-- Goal of the exercise --
The records below are to be repeated exactly, minus any pictures.

-- Data for this exercise --
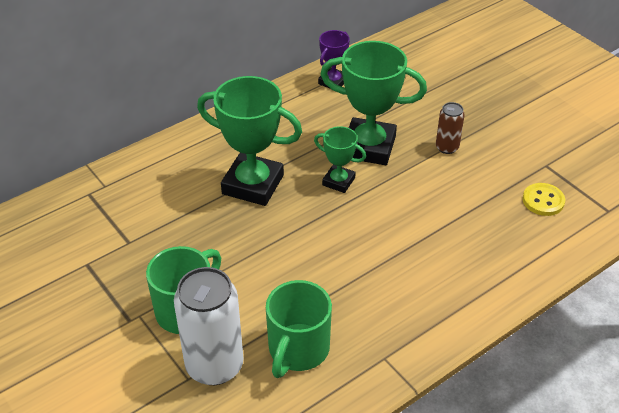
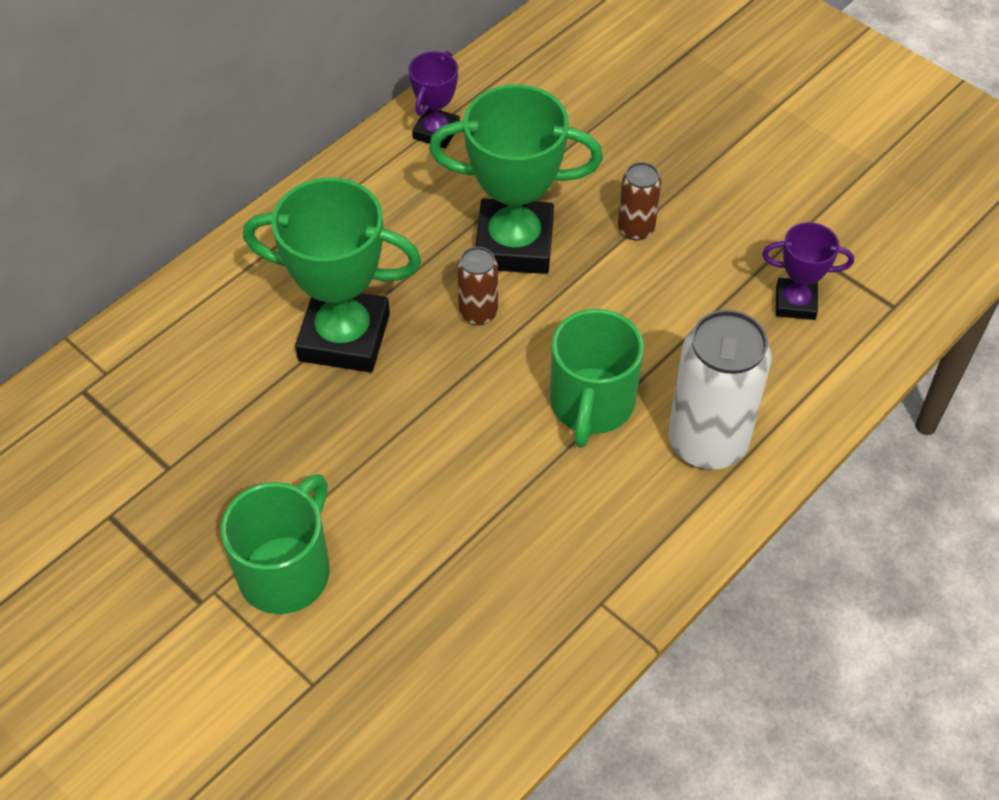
camera: 10 degrees left, 10 degrees up
(214, 365) = (349, 656): white can -> white can (707, 442)
(298, 350) = (469, 610): green mug -> green mug (591, 404)
(338, 181) = (478, 313): green trophy -> brown can
(543, 201) = (795, 303): yellow button -> purple trophy

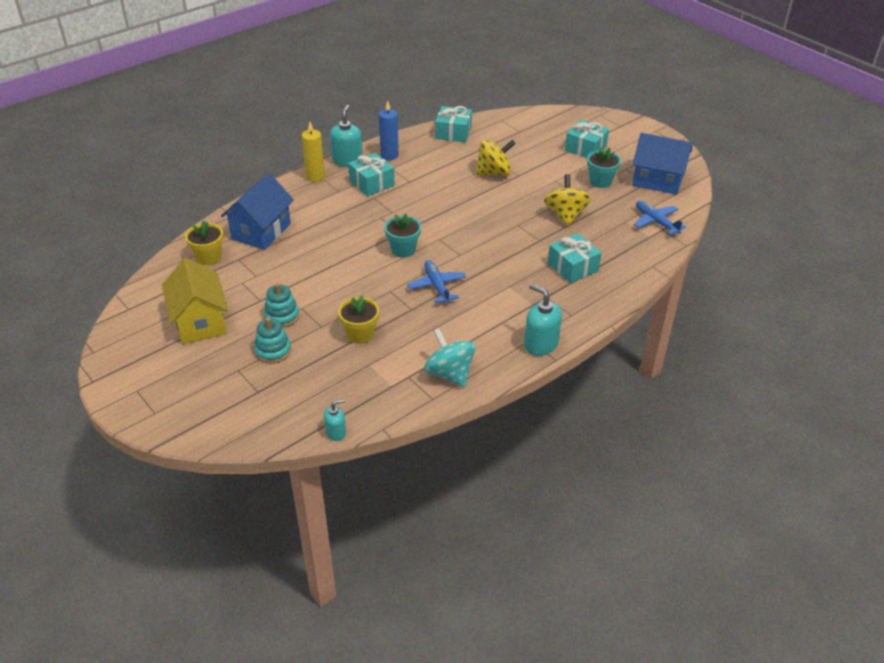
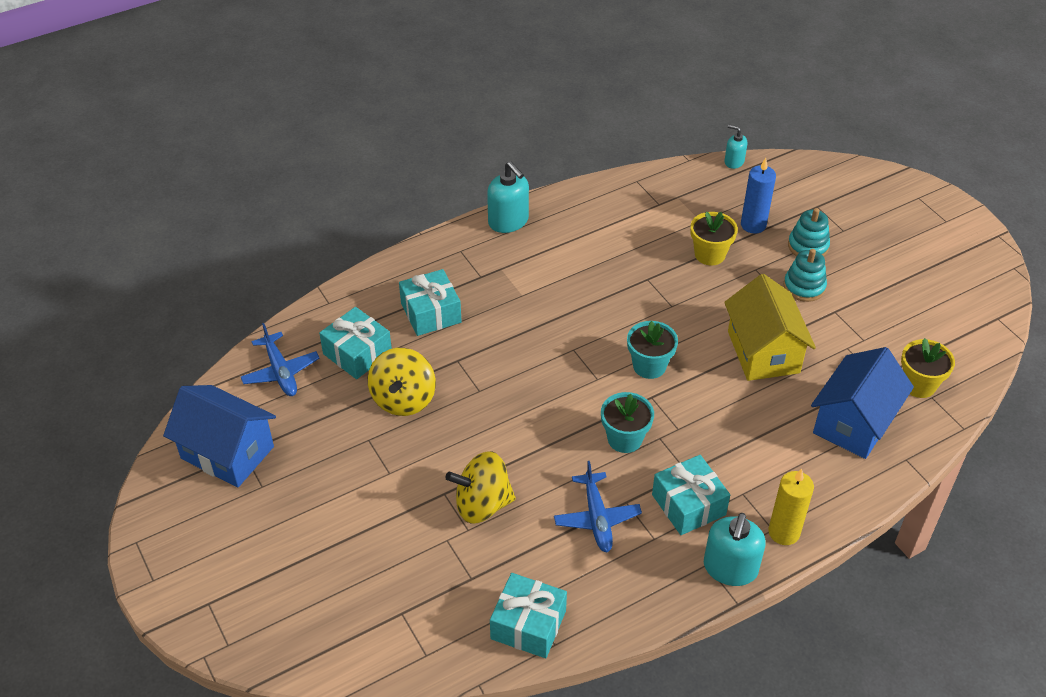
camera: 170 degrees left, 5 degrees up
(200, 322) = (902, 291): yellow house -> yellow house (763, 352)
(336, 432) = (734, 162): turquoise soap dispenser -> turquoise soap dispenser turned 45 degrees clockwise
(389, 155) = (655, 573): blue candle -> blue candle (753, 225)
(437, 286) = (612, 305): blue plane -> blue plane (597, 518)
(449, 373) = (615, 202): turquoise spinning top -> none
(585, 148) = (303, 546): turquoise gift -> turquoise gift (357, 353)
(600, 181) = (318, 461): turquoise flower pot -> turquoise flower pot (624, 439)

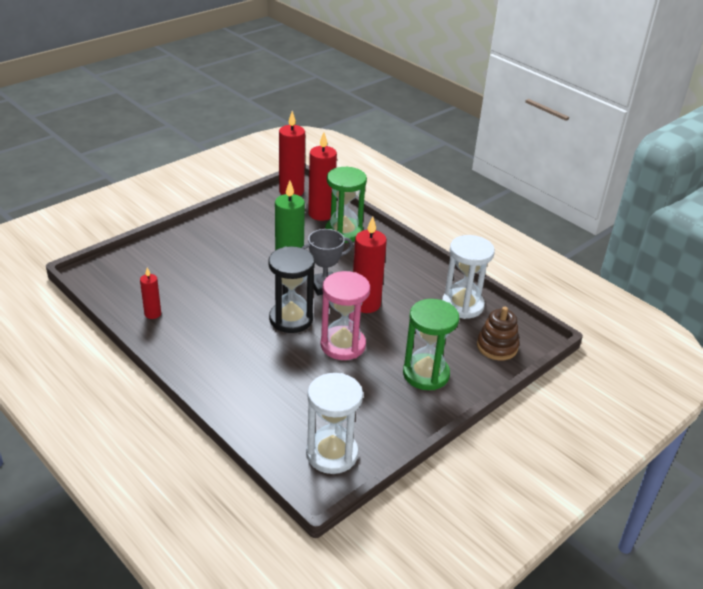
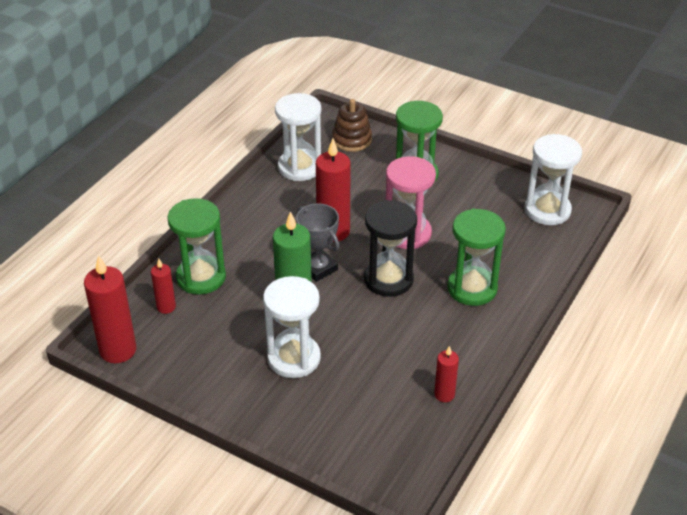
camera: 105 degrees left, 5 degrees up
(237, 255) = (294, 358): none -> white hourglass
(252, 363) = (472, 288): none -> green hourglass
(321, 214) = (166, 307): red candle -> red candle, size x0.54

-- Task response --
camera: 10 degrees left, 10 degrees up
(214, 365) = (349, 656): white can -> white can (707, 442)
(298, 350) = (469, 610): green mug -> green mug (591, 404)
(338, 181) = (478, 313): green trophy -> brown can
(543, 201) = (795, 303): yellow button -> purple trophy

camera: 170 degrees left, 5 degrees up
(200, 322) = (902, 291): yellow house -> yellow house (763, 352)
(336, 432) = (734, 162): turquoise soap dispenser -> turquoise soap dispenser turned 45 degrees clockwise
(389, 155) = (655, 573): blue candle -> blue candle (753, 225)
(437, 286) = (612, 305): blue plane -> blue plane (597, 518)
(449, 373) = (615, 202): turquoise spinning top -> none
(585, 148) = (303, 546): turquoise gift -> turquoise gift (357, 353)
(600, 181) = (318, 461): turquoise flower pot -> turquoise flower pot (624, 439)

camera: 105 degrees left, 5 degrees up
(237, 255) = (294, 358): none -> white hourglass
(252, 363) = (472, 288): none -> green hourglass
(321, 214) = (166, 307): red candle -> red candle, size x0.54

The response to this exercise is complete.